* begin Raw data *

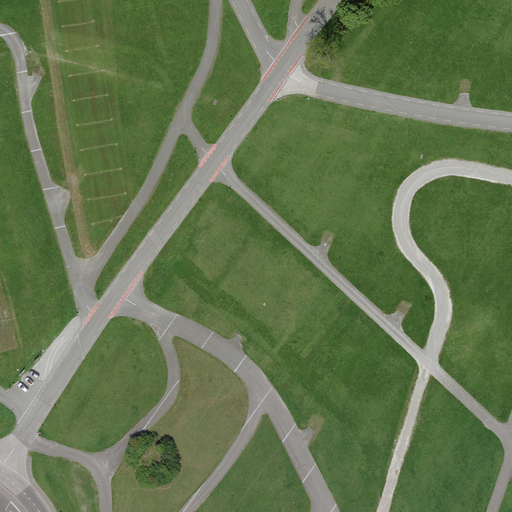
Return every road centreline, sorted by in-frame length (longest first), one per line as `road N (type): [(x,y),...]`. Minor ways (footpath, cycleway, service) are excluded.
road 1 (unclassified): [(0,469),(282,69)]
road 2 (unclassified): [(511,122),(334,92),(282,69)]
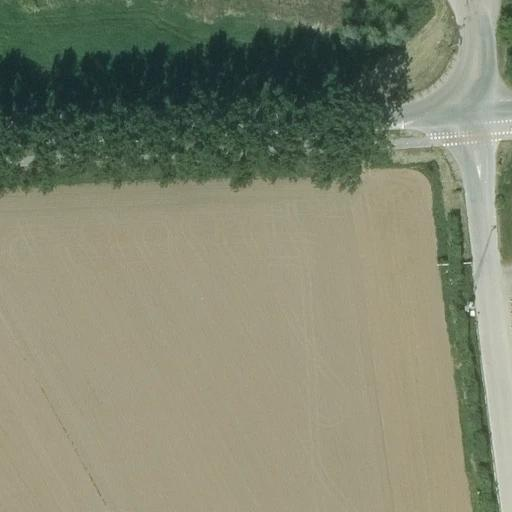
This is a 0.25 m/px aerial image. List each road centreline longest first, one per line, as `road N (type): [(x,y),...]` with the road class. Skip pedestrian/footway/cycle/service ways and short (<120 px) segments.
road 1 (tertiary): [(264,130),(0,138)]
road 2 (tertiary): [(264,130),(476,113)]
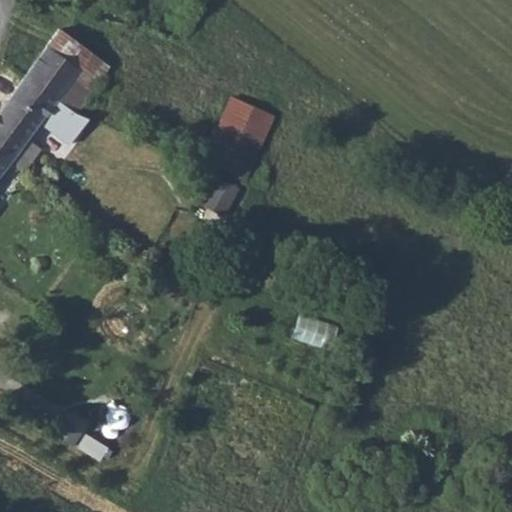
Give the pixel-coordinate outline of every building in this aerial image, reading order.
[(59,25),(25,69),(52,92),(69,104),(71,105),(109,61),(59,25)] [(25,69),(0,102),(0,147),(6,152),(52,92),(25,69)] [(249,177),(277,113),(232,93),(204,157),(249,177)] [(224,216),(240,186),(215,172),(199,202),(224,216)] [(301,312),(293,336),(328,348),(336,323),(301,312)] [(76,443),(84,427),(65,416),(56,432),(76,443)]
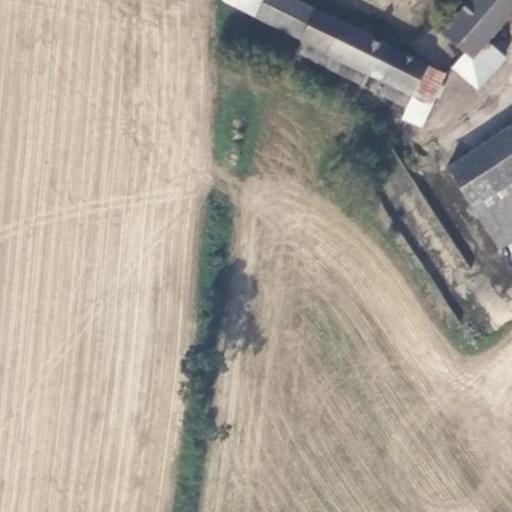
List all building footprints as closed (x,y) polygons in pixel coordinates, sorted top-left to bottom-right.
[(315,9),(298,0),(226,0),(256,16),(299,40),(315,9)] [(511,0),(468,0),(443,30),(466,51),(473,56),(487,41),(511,11),(511,0)] [(302,41),(297,53),(365,84),(370,73),(376,76),(371,88),(407,107),(415,93),(432,102),(446,72),(375,37),(373,41),(343,25),(345,23),(315,9),(299,40),(302,41)] [(473,56),(466,51),(455,65),(479,88),(506,57),(487,41),(473,56)] [(415,93),(407,107),(403,117),(421,126),(432,102),(415,93)] [(511,123),(447,167),(501,246),(511,238),(511,123)]
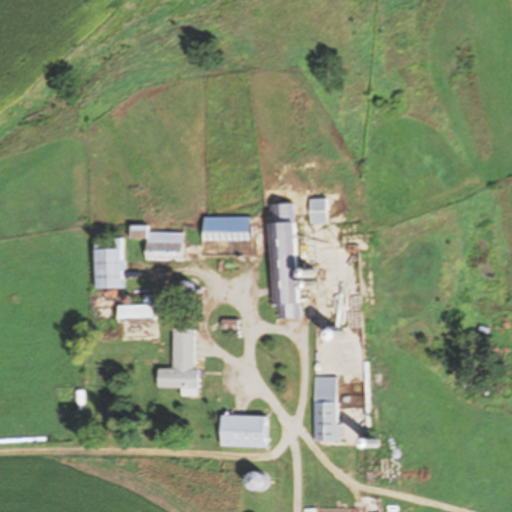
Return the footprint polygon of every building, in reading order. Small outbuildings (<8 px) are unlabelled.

* end Raw data *

▸ **Stated problem**
Copy out all of the items above word for word, leaving out the pictures.

▸ **Exercise solution**
Return every road centreline, sorted by in-frame length (longest first), one per line as `road N (type): [(x,y),...]`. Minor ways (footpath, cycleway, service) are excluded.
road 1 (unclassified): [(0,469),(282,69)]
road 2 (unclassified): [(511,122),(334,92),(282,69)]
This is a 0.25 m/px aerial image. List each road centreline longest first, one per line, as `road N (type): [(x,y),...]` with the road class. Skip pedestrian/footway/cycle/service ways and short (<120 px) segments.
road 1 (tertiary): [(264,130),(0,138)]
road 2 (tertiary): [(264,130),(476,113)]
Give the pixel-coordinate outline of every building in this aerial image, reading order.
[(59,25),(25,69),(52,92),(69,104),(71,105),(109,61),(59,25)] [(25,69),(0,102),(0,147),(6,152),(52,92),(25,69)] [(249,177),(277,113),(232,93),(204,157),(249,177)] [(224,216),(240,186),(215,172),(199,202),(224,216)] [(301,312),(293,336),(328,348),(336,323),(301,312)] [(76,443),(84,427),(65,416),(56,432),(76,443)]
List all building footprints as closed (x,y) polygons in pixel coordinates, sorted top-left to bottom-right.
[(315,9),(298,0),(226,0),(256,16),(299,40),(315,9)] [(511,0),(468,0),(443,30),(466,51),(473,56),(487,41),(511,11),(511,0)] [(302,41),(297,53),(365,84),(370,73),(376,76),(371,88),(407,107),(415,93),(432,102),(446,72),(375,37),(373,41),(343,25),(345,23),(315,9),(299,40),(302,41)] [(473,56),(466,51),(455,65),(479,88),(506,57),(487,41),(473,56)] [(415,93),(407,107),(403,117),(421,126),(432,102),(415,93)] [(511,123),(447,167),(501,246),(511,238),(511,123)]
Return the footprint polygon of every building, in reading order. Small outbuildings (<8 px) are unlabelled.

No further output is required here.